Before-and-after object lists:

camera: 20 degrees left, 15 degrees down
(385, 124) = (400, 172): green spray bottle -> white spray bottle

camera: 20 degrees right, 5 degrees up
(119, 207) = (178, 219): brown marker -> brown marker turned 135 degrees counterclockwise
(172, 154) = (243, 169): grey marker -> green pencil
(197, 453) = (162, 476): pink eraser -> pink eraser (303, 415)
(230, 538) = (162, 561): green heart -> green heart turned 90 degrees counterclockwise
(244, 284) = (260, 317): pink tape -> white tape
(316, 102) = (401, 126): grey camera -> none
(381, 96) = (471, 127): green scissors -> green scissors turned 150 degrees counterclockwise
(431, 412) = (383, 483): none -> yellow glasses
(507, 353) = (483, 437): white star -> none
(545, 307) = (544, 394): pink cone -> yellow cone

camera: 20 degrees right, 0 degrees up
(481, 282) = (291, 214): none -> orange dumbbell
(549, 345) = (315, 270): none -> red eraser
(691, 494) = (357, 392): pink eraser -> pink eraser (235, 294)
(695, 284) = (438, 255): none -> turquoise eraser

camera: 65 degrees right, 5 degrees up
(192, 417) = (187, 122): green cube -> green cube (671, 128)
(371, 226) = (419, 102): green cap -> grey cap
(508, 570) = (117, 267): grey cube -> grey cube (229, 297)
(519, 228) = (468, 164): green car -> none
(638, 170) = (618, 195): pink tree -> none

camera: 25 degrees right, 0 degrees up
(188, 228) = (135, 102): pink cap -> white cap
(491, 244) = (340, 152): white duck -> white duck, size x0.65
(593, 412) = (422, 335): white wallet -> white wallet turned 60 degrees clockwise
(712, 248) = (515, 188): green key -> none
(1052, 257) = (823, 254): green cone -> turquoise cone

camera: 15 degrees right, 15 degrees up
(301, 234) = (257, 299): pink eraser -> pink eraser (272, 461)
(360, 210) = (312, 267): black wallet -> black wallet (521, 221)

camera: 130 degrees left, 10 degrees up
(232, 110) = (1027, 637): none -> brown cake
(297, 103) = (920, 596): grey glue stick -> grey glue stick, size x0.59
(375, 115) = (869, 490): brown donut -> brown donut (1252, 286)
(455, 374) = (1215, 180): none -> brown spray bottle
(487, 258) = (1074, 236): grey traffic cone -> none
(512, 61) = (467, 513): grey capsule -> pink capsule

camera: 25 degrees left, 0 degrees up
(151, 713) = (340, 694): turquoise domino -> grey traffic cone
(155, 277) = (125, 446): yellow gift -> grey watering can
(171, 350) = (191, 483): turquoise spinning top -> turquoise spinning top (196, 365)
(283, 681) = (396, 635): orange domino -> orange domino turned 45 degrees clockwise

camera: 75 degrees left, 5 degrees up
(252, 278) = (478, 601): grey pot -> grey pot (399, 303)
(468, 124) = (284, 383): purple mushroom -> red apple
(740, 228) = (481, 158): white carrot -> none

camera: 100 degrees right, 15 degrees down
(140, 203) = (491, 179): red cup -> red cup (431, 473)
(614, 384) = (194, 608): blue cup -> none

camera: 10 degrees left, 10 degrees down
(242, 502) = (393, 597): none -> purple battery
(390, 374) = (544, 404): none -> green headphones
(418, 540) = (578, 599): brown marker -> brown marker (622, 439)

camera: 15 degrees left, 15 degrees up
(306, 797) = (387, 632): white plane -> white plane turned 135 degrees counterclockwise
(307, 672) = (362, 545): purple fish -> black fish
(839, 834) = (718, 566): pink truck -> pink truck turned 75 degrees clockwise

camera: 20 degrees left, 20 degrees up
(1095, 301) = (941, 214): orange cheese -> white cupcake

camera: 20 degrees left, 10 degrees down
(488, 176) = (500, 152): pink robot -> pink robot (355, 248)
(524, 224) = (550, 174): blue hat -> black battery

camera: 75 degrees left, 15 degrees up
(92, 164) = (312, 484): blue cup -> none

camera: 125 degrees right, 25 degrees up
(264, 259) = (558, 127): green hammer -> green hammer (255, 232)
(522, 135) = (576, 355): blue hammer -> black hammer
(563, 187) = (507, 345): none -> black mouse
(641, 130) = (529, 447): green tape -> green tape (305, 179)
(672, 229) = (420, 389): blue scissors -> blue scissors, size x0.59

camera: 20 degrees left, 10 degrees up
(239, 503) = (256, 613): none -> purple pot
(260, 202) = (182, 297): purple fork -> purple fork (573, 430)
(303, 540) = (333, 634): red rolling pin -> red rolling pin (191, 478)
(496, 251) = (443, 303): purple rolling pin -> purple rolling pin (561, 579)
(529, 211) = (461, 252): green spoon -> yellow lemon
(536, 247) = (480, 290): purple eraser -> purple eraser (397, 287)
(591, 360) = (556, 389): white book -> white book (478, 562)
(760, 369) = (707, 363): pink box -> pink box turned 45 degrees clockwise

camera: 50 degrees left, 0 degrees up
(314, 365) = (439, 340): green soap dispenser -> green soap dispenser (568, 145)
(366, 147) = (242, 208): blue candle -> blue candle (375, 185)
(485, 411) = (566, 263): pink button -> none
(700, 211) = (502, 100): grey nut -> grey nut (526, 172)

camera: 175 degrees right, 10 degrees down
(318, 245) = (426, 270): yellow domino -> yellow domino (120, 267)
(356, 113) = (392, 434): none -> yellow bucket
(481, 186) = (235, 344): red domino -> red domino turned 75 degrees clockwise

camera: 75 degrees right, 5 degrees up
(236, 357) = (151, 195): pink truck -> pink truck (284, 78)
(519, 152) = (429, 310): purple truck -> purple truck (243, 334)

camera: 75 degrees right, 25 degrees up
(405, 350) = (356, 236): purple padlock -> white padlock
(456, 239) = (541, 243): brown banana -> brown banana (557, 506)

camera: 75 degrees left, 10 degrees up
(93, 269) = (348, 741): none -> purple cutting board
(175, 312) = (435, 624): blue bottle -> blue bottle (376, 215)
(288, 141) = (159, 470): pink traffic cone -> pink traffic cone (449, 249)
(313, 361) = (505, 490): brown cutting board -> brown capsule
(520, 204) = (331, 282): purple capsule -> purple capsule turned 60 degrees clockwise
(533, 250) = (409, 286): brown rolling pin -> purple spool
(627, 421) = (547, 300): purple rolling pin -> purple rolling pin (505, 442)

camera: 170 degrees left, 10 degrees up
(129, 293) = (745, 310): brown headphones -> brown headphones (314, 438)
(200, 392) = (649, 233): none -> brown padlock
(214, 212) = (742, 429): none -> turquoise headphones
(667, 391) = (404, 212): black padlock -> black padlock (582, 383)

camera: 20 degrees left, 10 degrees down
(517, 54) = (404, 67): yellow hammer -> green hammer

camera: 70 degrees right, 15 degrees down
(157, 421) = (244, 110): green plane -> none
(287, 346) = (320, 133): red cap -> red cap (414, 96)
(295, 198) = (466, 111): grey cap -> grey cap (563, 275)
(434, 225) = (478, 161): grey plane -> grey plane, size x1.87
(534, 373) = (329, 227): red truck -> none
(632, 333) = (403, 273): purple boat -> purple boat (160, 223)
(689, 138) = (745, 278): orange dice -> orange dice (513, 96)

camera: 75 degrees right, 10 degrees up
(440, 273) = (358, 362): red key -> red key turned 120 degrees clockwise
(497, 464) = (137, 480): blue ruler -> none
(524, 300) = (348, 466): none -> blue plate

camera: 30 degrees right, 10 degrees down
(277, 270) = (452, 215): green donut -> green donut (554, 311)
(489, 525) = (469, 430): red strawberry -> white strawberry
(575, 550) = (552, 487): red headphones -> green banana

### TASK DESCRIPTION
Which lines of the data contain the string "padlock"? Copy each of them.

### OUTPUT OF THE EXERCISE
(405, 350) = (356, 236): purple padlock -> white padlock
(200, 392) = (649, 233): none -> brown padlock
(667, 391) = (404, 212): black padlock -> black padlock (582, 383)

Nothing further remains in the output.